### WORK ITEM
Transcribe every line from the one containing "door: (429, 921) -> (164, 397), hinge flipped" through the end of the records below, exactly, but not the pictures.

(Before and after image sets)
Start of Block
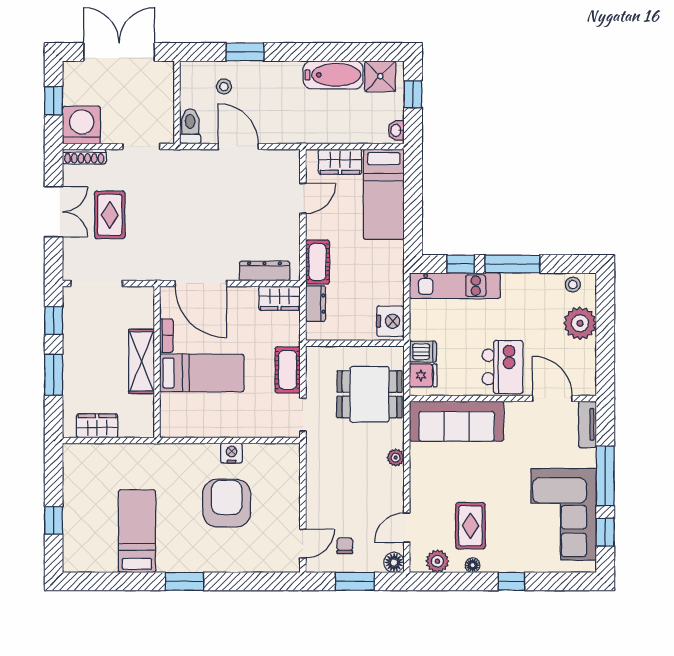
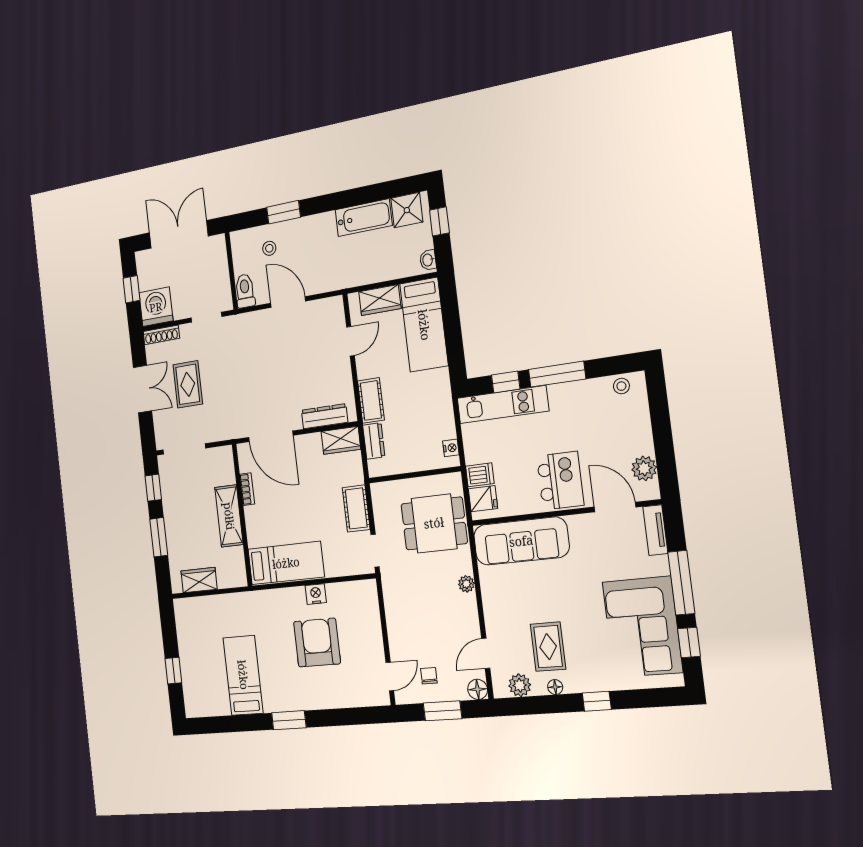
nightstand: (390, 321) -> (451, 448), width x0.53, depth x0.56
plant: (580, 323) -> (644, 468), moved, width x0.73, depth x0.73
bed: (202, 373) -> (286, 563), moved

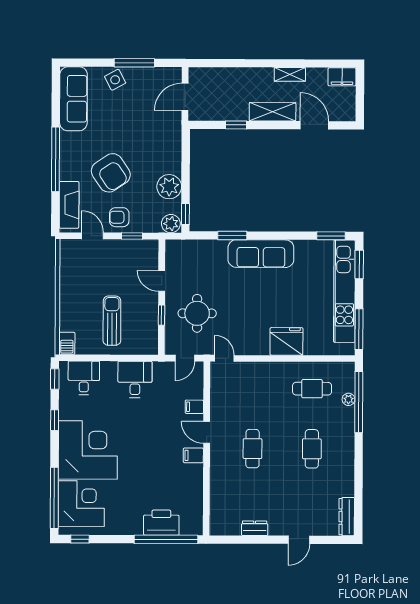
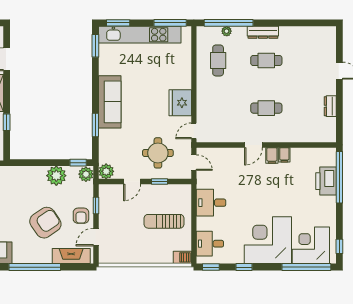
plant: (174, 249) -> (106, 171), added
fridge: (286, 341) -> (180, 103), moved
filing cabinet: (194, 407) -> (284, 155), moved
dresser: (347, 517) -> (263, 32), moved

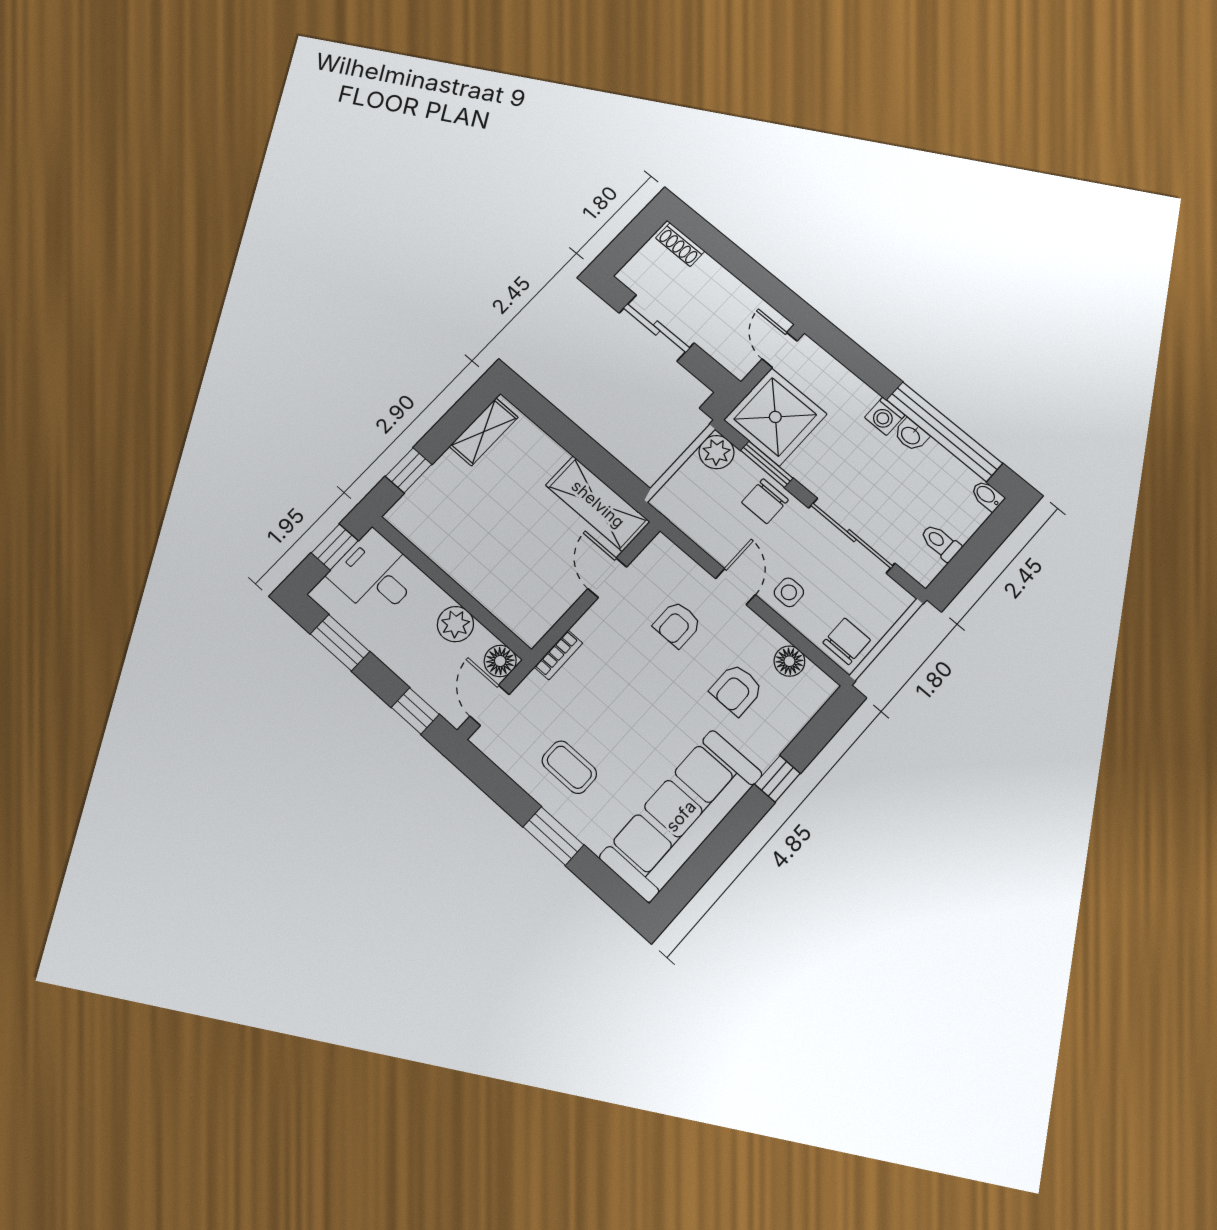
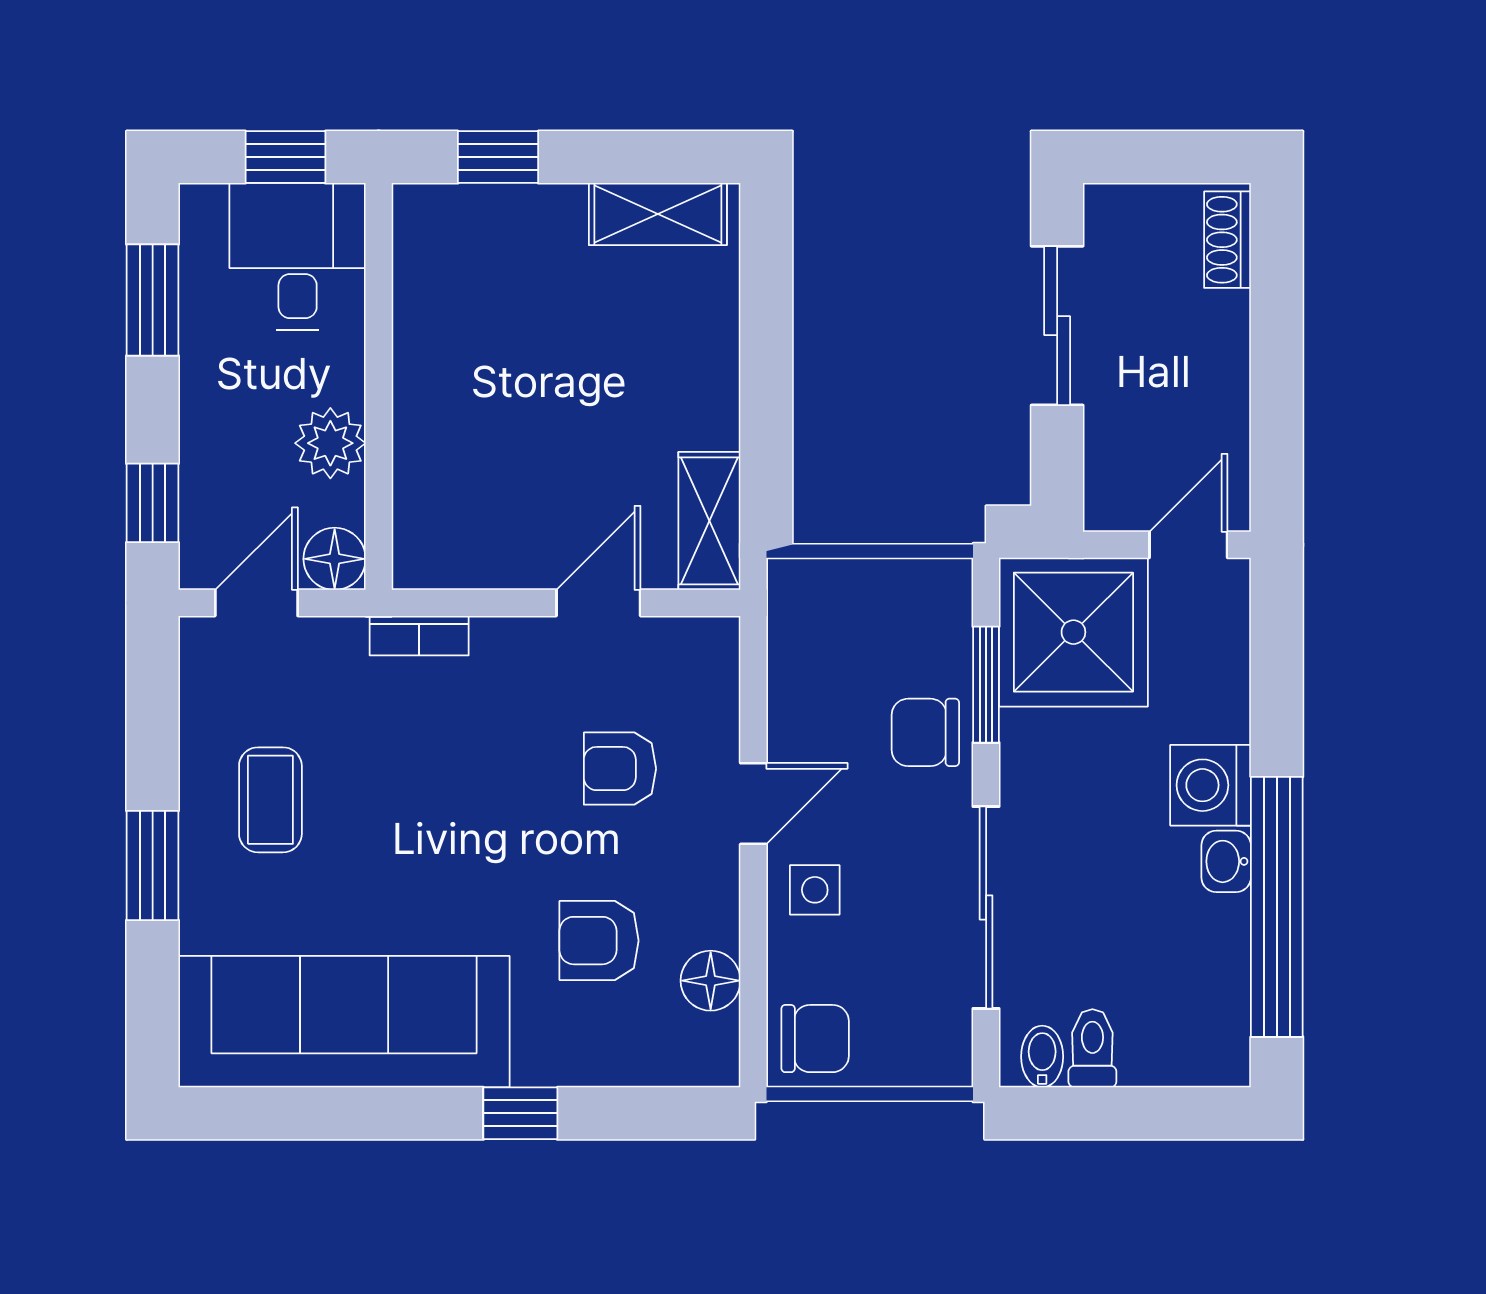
washing machine: (885, 416) -> (1211, 785), width x1.38, depth x1.38
plant: (717, 452) -> (938, 593), removed
bidet: (987, 496) -> (1042, 1057), moved
shelving: (598, 504) -> (709, 521), width x0.67, depth x0.75

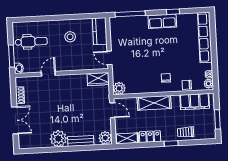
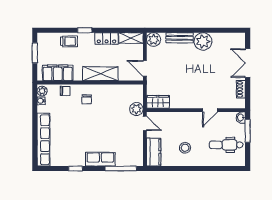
row of seats: (162, 21) -> (100, 159), moved
plant: (119, 88) -> (136, 109), moved

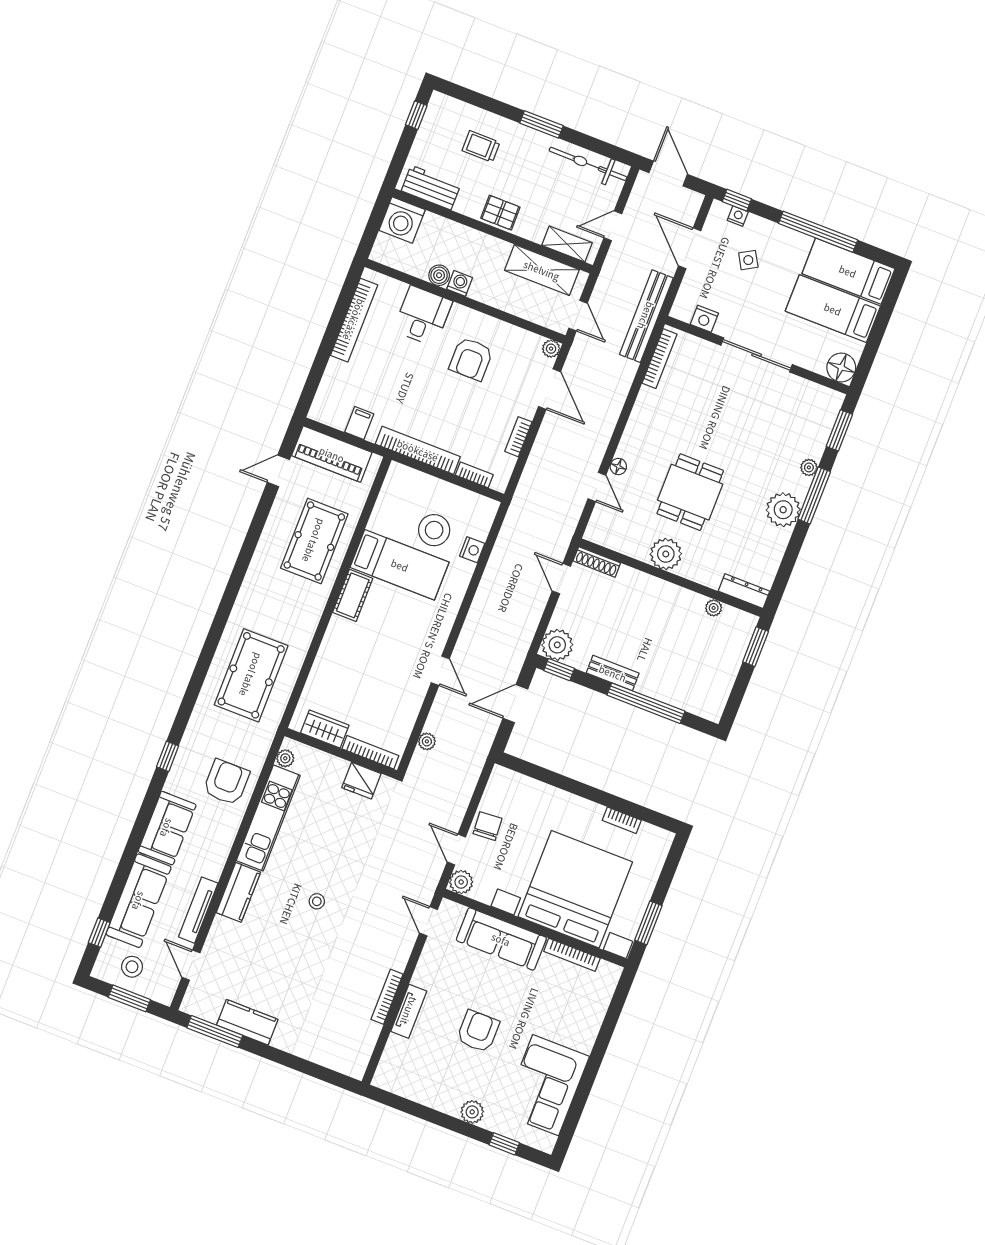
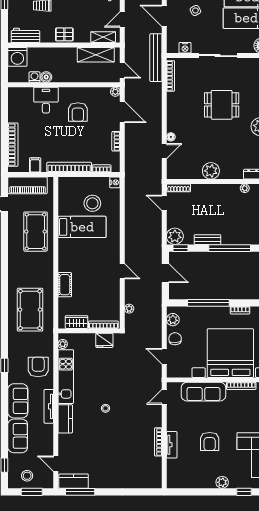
washing machine: (460, 283) -> (35, 77), moved
bookcase: (354, 320) -> (13, 145), moved
door: (597, 487) -> (164, 151), hinge flipped
dining table: (690, 492) -> (222, 105), moved, turned 90
nightstand: (472, 550) -> (115, 182), moved
cot: (353, 595) -> (65, 285), moved
door: (515, 704) -> (165, 273), swing flipped
window: (571, 786) -> (208, 303), added
plant: (461, 882) -> (173, 320), moved
sofa: (139, 901) -> (18, 436), width x0.73
tv unit: (198, 910) -> (49, 406), moved
door: (429, 921) -> (164, 397), hinge flipped
kitchen counter: (247, 1022) -> (74, 481), moved
armchair: (478, 1031) -> (210, 441), turned 180

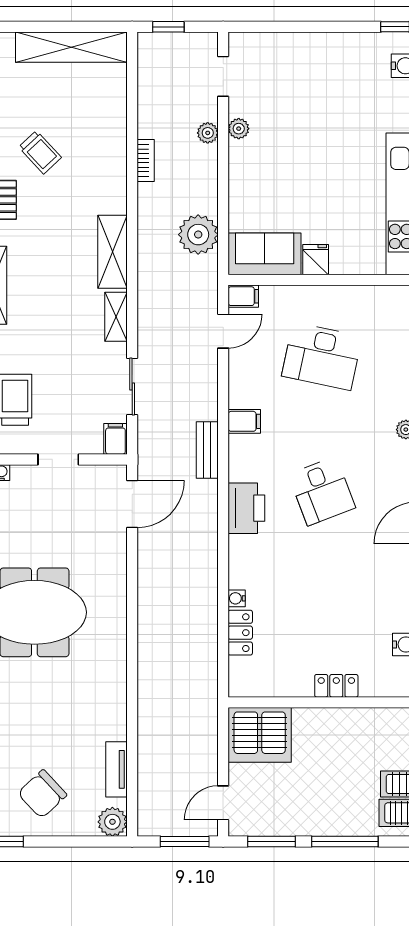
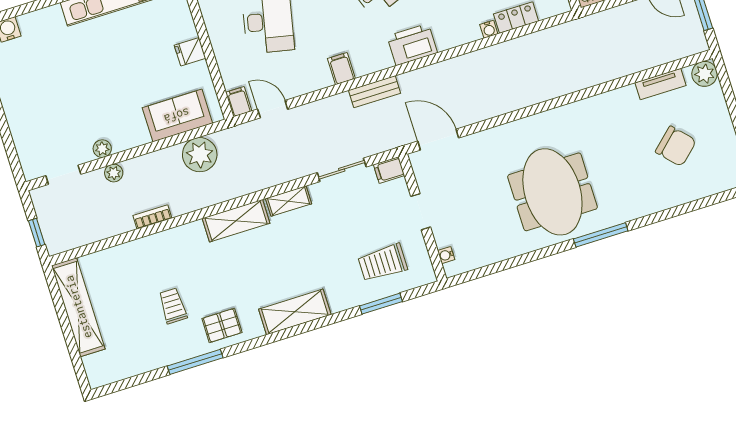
trolley: (40, 152) -> (173, 306), turned -47
sofa: (265, 254) -> (177, 116), moved, turned 90
chair: (42, 794) -> (676, 146), moved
End of Block
### SOLUTION
door: (429, 921) -> (164, 397), hinge flipped
kitchen counter: (247, 1022) -> (74, 481), moved
armchair: (478, 1031) -> (210, 441), turned 180

trolley: (40, 152) -> (173, 306), turned -47
sofa: (265, 254) -> (177, 116), moved, turned 90
chair: (42, 794) -> (676, 146), moved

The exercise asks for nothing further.